> Data entries:
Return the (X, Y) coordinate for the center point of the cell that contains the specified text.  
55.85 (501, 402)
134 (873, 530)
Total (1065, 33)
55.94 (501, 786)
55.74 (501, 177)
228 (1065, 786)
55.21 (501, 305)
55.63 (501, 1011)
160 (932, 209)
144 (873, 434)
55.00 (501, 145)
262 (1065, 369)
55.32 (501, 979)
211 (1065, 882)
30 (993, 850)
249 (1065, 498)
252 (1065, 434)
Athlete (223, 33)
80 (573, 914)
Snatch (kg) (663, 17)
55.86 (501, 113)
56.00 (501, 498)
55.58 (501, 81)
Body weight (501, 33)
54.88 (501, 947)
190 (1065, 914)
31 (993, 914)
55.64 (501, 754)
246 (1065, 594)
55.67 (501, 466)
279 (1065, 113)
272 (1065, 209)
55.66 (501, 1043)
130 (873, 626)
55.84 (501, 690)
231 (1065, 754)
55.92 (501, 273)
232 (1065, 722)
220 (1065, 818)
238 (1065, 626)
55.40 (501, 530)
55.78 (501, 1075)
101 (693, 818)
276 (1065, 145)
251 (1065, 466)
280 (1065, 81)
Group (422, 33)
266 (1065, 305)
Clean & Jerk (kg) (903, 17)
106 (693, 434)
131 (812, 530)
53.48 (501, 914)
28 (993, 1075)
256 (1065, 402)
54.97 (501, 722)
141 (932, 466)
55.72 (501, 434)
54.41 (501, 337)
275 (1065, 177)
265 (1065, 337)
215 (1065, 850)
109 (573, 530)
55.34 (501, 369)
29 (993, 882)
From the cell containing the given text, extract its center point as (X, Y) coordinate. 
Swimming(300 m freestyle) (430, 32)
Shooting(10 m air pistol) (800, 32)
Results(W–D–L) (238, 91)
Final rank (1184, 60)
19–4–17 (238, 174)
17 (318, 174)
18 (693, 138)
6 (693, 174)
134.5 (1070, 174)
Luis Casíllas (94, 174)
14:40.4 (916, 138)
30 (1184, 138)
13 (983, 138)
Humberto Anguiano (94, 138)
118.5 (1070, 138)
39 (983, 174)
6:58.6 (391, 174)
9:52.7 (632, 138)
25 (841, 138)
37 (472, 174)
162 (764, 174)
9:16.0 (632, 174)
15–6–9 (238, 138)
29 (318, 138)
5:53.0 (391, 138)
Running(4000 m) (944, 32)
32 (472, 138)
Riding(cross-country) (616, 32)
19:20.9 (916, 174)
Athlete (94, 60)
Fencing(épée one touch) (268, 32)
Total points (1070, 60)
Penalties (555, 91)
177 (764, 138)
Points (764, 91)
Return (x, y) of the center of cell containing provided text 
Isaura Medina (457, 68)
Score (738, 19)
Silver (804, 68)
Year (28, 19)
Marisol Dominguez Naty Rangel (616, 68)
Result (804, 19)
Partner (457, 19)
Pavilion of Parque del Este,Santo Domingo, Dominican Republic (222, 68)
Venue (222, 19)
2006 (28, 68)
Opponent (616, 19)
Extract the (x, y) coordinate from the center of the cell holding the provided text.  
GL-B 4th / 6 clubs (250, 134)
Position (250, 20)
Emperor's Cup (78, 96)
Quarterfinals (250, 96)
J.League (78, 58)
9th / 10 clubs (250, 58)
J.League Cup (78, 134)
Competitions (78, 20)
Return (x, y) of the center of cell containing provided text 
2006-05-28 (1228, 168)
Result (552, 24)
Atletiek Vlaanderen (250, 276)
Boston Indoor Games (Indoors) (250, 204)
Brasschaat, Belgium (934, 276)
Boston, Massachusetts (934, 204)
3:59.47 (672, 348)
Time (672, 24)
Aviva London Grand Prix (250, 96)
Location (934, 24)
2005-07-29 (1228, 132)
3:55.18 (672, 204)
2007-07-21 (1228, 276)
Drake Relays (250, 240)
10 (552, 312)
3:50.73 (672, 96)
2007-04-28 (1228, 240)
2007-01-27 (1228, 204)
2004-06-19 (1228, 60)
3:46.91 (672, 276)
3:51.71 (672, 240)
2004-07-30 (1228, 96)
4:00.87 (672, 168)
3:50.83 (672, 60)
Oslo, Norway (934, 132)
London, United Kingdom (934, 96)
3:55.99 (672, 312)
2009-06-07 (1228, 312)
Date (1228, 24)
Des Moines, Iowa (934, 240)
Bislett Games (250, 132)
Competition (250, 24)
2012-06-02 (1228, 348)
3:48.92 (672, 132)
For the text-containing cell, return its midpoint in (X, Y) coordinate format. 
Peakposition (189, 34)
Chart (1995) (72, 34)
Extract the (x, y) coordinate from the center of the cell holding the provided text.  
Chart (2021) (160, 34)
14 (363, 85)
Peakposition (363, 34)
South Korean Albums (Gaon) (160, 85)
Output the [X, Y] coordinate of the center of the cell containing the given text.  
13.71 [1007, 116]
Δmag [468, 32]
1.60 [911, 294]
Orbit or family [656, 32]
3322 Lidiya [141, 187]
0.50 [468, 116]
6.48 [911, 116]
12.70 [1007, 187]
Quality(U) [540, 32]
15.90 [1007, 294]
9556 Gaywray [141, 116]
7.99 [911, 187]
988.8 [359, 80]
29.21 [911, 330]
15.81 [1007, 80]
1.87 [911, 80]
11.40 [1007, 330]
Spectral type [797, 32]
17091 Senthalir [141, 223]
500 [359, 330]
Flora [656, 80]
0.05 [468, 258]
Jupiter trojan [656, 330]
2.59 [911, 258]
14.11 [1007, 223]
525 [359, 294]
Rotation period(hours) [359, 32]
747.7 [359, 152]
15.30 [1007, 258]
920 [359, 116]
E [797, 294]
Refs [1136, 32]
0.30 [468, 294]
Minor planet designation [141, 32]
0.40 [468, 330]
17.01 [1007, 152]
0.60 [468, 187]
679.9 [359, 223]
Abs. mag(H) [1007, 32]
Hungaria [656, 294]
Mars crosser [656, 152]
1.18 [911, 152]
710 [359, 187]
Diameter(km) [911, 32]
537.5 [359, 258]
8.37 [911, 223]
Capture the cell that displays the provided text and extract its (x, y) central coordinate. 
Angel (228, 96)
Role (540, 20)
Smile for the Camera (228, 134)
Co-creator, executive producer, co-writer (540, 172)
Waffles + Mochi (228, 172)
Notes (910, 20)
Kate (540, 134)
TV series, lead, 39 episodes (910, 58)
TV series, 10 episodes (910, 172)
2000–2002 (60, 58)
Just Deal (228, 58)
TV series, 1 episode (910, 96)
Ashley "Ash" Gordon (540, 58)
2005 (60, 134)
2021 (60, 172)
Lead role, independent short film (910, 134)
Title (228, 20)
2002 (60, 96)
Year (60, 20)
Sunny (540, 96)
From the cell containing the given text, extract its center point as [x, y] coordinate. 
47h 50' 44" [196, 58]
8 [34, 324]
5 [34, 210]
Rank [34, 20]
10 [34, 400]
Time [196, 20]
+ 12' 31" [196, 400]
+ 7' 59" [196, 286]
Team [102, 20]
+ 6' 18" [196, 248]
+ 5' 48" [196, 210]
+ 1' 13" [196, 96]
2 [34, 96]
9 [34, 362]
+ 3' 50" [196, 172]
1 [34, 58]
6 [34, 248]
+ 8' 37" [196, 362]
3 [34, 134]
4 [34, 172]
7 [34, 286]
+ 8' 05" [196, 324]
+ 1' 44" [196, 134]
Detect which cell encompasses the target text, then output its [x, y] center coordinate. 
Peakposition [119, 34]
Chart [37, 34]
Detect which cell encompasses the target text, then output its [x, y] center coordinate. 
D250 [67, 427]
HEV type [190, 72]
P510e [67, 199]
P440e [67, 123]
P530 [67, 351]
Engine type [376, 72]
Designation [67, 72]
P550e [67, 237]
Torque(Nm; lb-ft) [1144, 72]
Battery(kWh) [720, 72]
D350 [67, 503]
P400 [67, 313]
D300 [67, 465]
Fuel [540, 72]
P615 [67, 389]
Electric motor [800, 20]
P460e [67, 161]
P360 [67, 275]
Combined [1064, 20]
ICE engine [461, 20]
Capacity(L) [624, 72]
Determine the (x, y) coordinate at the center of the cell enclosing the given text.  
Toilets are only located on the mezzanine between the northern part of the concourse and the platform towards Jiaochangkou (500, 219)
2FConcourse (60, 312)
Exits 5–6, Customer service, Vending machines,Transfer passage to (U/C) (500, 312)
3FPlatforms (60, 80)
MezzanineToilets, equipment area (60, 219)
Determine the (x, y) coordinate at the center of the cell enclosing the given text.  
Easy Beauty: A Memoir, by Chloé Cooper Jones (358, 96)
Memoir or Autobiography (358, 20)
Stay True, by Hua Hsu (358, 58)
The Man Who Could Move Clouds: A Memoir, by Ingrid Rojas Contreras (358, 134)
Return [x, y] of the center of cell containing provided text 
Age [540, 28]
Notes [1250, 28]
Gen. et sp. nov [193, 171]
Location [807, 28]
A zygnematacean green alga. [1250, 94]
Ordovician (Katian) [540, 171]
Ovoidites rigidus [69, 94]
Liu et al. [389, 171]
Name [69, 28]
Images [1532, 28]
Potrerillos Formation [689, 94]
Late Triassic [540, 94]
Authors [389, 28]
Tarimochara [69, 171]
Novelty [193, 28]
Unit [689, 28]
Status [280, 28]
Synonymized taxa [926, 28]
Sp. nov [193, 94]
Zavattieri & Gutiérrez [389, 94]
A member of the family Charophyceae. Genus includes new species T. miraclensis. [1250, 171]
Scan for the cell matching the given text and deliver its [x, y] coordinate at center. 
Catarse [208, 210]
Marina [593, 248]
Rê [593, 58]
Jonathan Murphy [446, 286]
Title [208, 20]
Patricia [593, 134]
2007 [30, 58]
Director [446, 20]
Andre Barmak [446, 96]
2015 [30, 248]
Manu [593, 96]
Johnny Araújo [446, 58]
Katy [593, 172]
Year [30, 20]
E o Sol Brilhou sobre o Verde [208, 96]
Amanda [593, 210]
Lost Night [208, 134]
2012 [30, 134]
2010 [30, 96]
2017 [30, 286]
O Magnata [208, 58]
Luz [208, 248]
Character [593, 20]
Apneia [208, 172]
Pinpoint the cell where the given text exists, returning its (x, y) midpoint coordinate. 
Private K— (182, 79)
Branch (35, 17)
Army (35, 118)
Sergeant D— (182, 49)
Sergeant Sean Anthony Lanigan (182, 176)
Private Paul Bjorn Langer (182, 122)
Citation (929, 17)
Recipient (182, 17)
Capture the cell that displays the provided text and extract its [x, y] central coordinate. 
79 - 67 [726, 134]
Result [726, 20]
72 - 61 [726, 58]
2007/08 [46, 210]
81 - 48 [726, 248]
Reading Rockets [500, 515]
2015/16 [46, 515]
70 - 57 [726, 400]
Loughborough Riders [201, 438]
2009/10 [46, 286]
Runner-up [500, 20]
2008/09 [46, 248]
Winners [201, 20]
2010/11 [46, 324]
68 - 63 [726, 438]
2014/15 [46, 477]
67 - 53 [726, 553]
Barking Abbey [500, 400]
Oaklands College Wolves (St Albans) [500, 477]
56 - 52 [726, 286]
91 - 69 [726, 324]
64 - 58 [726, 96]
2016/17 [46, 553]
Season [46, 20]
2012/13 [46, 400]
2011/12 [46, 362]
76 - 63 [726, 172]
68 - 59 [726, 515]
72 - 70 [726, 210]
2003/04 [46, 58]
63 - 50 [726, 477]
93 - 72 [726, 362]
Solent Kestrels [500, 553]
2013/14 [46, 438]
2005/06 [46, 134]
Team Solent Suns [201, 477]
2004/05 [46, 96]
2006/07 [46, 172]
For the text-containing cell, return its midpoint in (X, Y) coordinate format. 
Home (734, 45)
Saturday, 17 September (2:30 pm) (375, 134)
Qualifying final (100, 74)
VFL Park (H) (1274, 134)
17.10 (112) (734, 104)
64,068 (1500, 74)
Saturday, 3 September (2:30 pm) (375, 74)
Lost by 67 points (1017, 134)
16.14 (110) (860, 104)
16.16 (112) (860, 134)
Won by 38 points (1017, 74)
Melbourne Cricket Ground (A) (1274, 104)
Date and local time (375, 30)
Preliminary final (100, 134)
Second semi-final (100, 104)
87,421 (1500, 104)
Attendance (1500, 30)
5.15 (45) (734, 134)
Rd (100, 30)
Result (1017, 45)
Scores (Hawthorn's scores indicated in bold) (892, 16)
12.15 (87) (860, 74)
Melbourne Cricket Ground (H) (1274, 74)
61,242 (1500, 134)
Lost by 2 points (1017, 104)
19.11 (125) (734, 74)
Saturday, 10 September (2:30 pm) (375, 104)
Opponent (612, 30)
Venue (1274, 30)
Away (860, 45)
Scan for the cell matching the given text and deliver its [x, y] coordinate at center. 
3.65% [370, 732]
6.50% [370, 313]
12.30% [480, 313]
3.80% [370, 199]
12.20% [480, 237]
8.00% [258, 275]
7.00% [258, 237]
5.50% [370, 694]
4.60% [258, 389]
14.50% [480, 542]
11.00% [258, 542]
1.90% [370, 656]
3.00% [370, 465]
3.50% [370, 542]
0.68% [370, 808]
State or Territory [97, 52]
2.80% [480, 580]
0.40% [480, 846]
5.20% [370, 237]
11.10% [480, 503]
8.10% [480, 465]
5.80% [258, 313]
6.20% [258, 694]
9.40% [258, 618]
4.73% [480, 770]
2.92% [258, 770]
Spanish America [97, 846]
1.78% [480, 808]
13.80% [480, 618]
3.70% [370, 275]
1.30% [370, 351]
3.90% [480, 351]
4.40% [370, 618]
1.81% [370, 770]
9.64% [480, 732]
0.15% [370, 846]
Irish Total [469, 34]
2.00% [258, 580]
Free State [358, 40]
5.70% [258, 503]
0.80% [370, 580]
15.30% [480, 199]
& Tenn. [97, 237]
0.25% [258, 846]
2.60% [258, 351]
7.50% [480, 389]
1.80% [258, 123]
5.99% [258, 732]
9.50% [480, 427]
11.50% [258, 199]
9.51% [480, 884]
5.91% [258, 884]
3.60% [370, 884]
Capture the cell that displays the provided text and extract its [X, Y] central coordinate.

> THE PROBLEM: Rewrite everything from the start of the records down to the line containing "246 (1065, 594)", changing "Body weight" to "Bodyweight" and leaving all else as it is.

> REPLY:
Return the (X, Y) coordinate for the center point of the cell that contains the specified text.  
55.85 (501, 402)
134 (873, 530)
Total (1065, 33)
55.94 (501, 786)
55.74 (501, 177)
228 (1065, 786)
55.21 (501, 305)
55.63 (501, 1011)
160 (932, 209)
144 (873, 434)
55.00 (501, 145)
262 (1065, 369)
55.32 (501, 979)
211 (1065, 882)
30 (993, 850)
249 (1065, 498)
252 (1065, 434)
Athlete (223, 33)
80 (573, 914)
Snatch (kg) (663, 17)
55.86 (501, 113)
56.00 (501, 498)
55.58 (501, 81)
Bodyweight (501, 33)
54.88 (501, 947)
190 (1065, 914)
31 (993, 914)
55.64 (501, 754)
246 (1065, 594)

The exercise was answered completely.